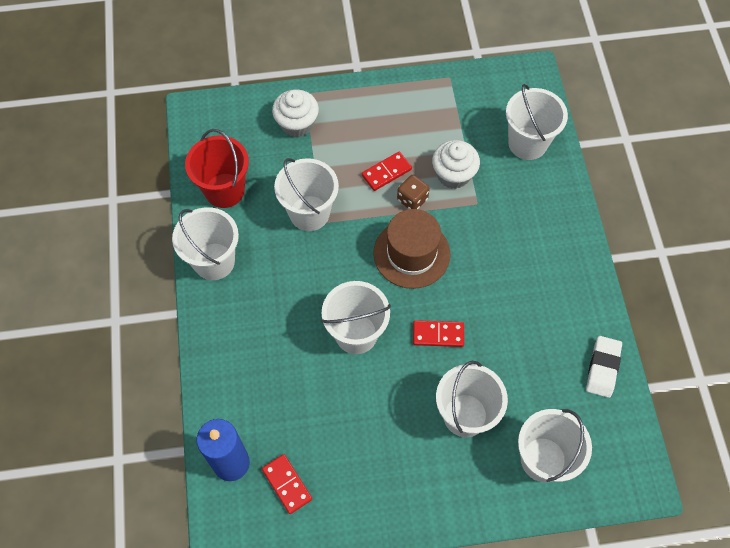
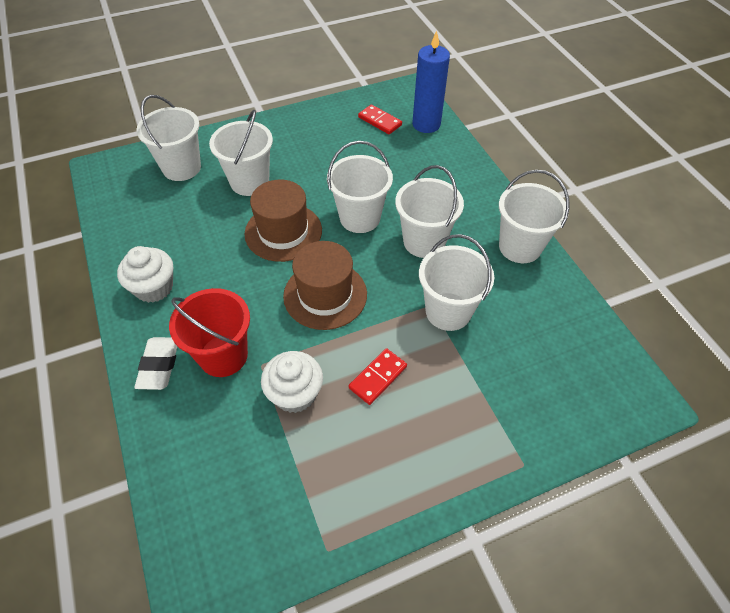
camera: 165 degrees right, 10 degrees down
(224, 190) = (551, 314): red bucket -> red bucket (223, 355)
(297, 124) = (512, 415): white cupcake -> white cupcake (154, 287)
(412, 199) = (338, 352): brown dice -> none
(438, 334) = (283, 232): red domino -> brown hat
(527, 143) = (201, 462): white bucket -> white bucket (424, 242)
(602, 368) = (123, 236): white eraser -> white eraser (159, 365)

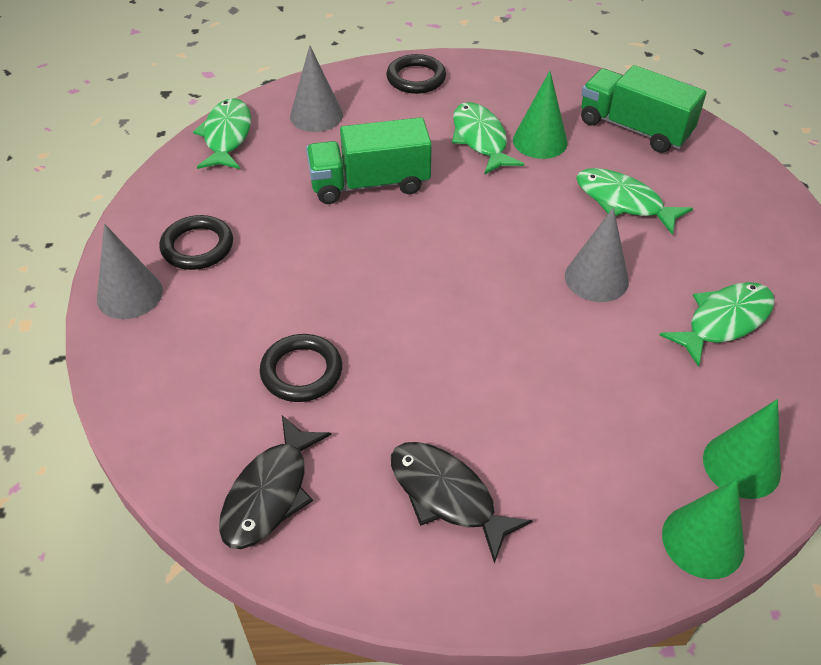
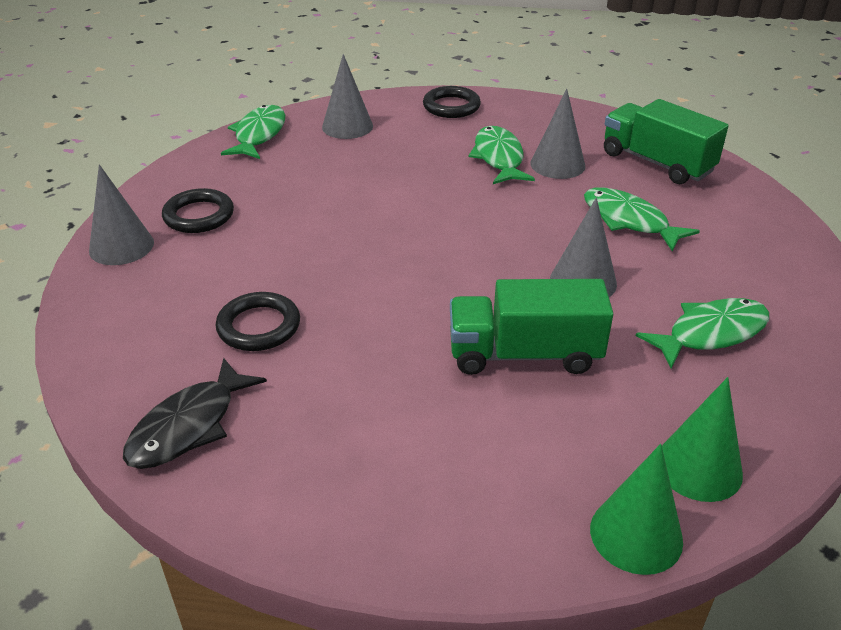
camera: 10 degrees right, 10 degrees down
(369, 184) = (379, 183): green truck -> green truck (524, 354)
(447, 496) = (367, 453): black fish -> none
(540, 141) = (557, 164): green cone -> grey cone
______
■ **EXERCISE**
Return only the lines running from the start of the entries above to the line that contains "(412, 199) = (338, 352): brown dice -> none", inclusive, and omit every picture.

■ **RESULT**
camera: 165 degrees right, 10 degrees down
(224, 190) = (551, 314): red bucket -> red bucket (223, 355)
(297, 124) = (512, 415): white cupcake -> white cupcake (154, 287)
(412, 199) = (338, 352): brown dice -> none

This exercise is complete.